━━ Data excerpt

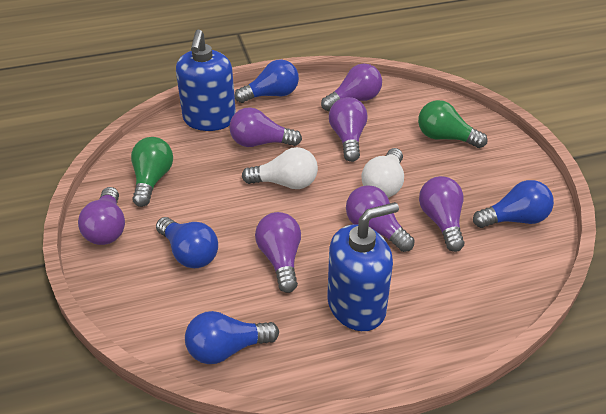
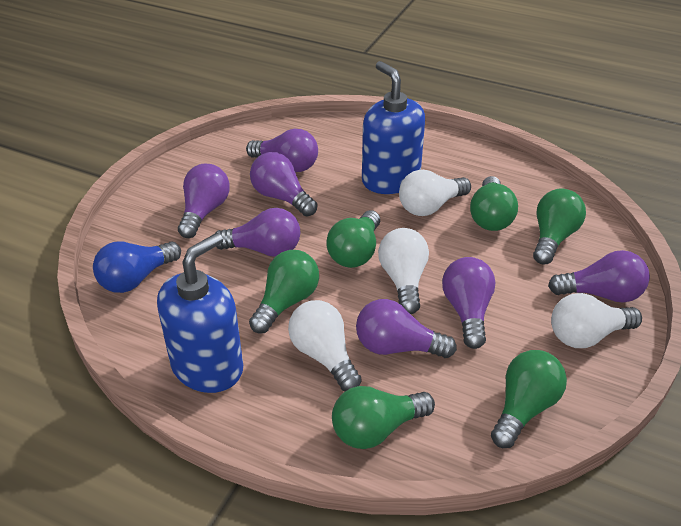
blue light bulb: 4 -> 1
green light bulb: 2 -> 6
white light bulb: 2 -> 4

━━━━

-- Goal of the exercise --
Apart from the pictures, every line of the data above should be given again exactly.

-- Task response --
blue light bulb: 4 -> 1
green light bulb: 2 -> 6
white light bulb: 2 -> 4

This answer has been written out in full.